__Exercise material__.
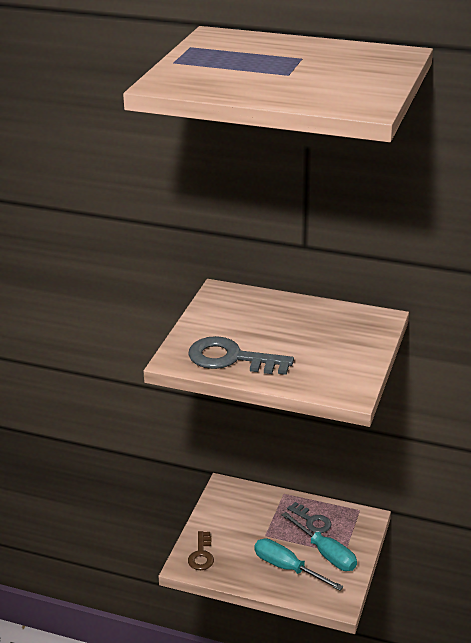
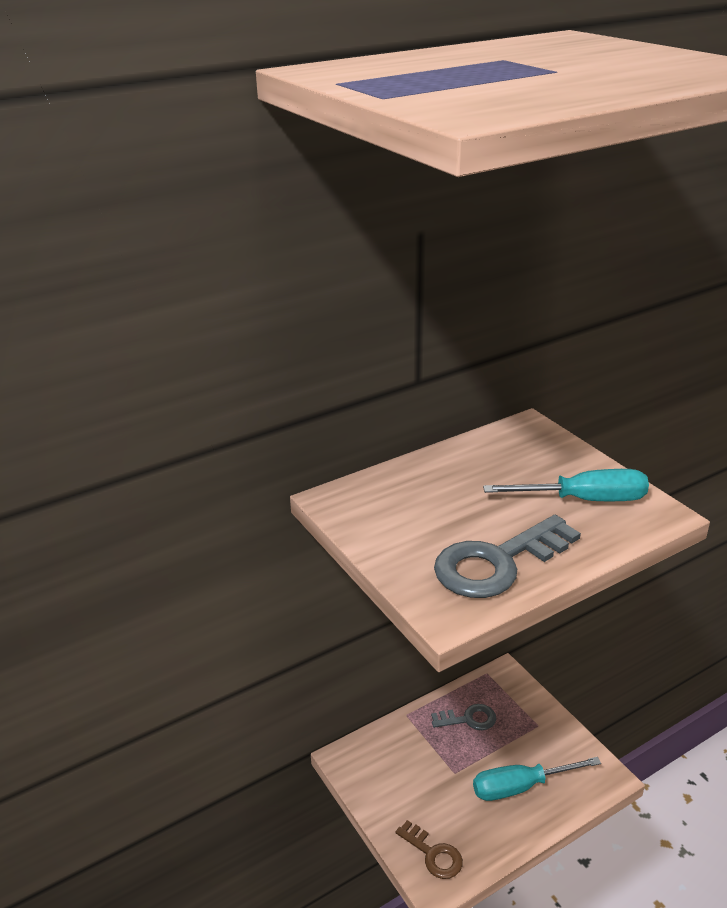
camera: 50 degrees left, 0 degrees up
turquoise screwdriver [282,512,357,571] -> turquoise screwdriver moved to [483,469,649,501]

---

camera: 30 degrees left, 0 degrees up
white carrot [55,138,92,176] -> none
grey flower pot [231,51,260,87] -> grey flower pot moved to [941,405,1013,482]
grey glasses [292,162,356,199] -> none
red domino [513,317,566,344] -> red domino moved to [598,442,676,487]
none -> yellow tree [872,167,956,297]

__Task description__.
All lines above from the one with "camera: 50 degrees left, 0 degrees up" to the one with "turquoise screwdriver [282,512,357,571]", inclusive, should be copied exactly, and no other lines.

__Result__.
camera: 50 degrees left, 0 degrees up
turquoise screwdriver [282,512,357,571] -> turquoise screwdriver moved to [483,469,649,501]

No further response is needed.